◆ Your instructions
Copy each line of the records that contains the word "moved".

◆ Data extract
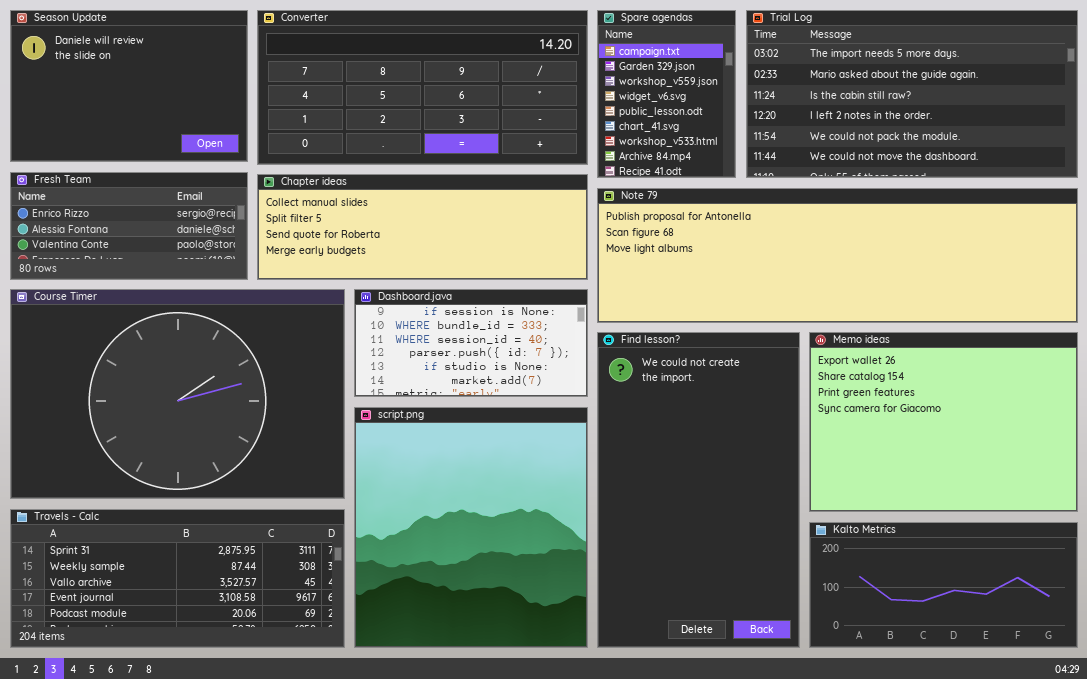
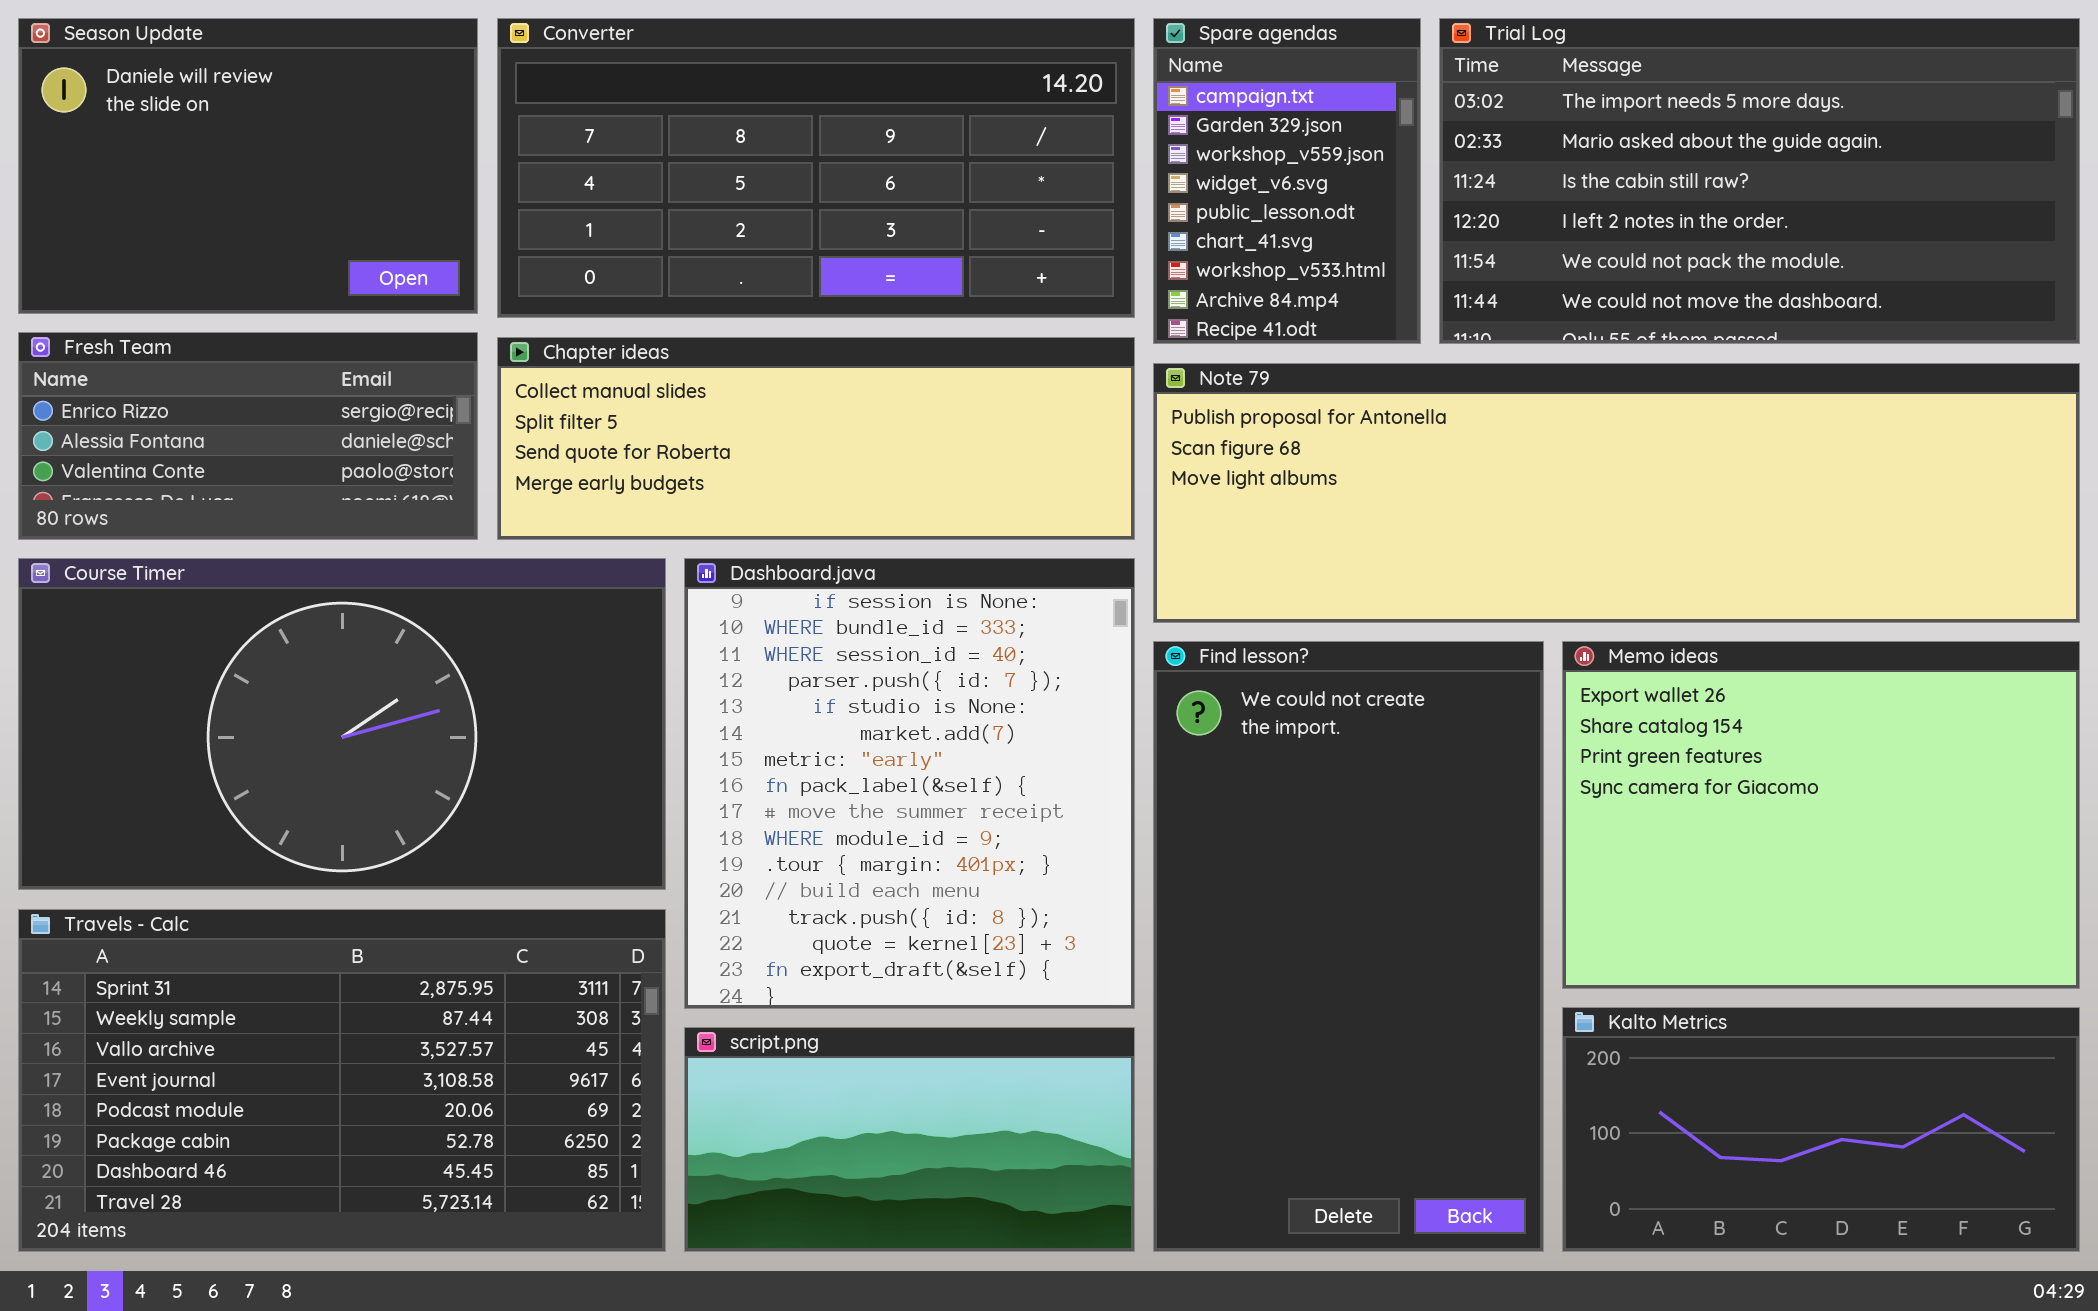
Course Timer: [10,289,345,499] -> [18,558,666,890], resized
Dashboard.java: [354,289,588,397] -> [684,558,1135,1009], resized
script.png: [354,407,588,648] -> [684,1027,1135,1252], resized
Travels - Calc: [10,509,345,648] -> [18,909,666,1252], resized

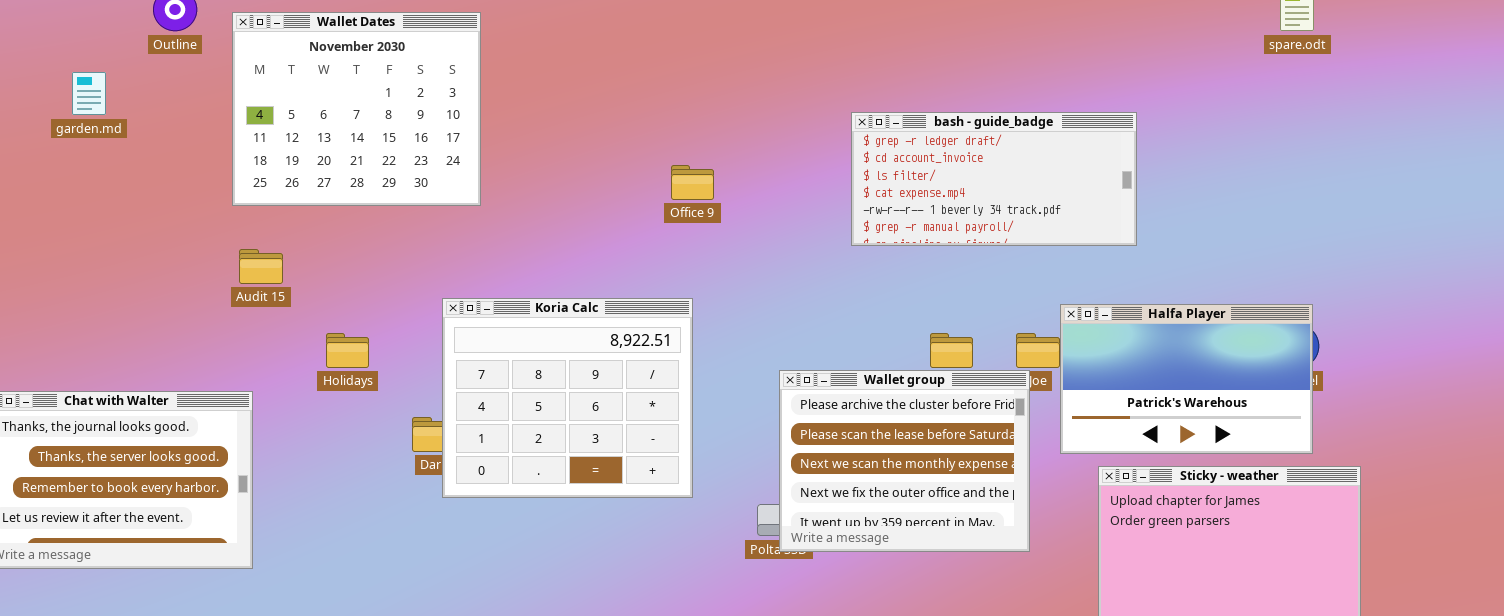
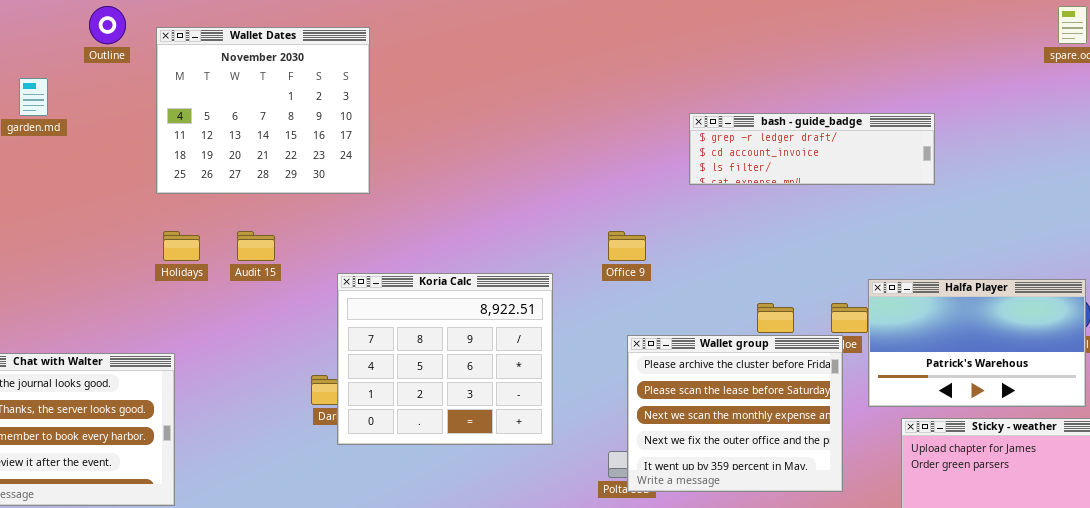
bash - guide_badge: [851,112,1137,246] -> [689,113,935,185], resized
Office 9: [671,165,714,200] -> [608,231,646,261], moved
Audit 15: [239,249,283,284] -> [237,231,275,261], moved
Holidays: [326,333,369,368] -> [163,231,200,261], moved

◆ Task solution
Office 9: [671,165,714,200] -> [608,231,646,261], moved
Audit 15: [239,249,283,284] -> [237,231,275,261], moved
Holidays: [326,333,369,368] -> [163,231,200,261], moved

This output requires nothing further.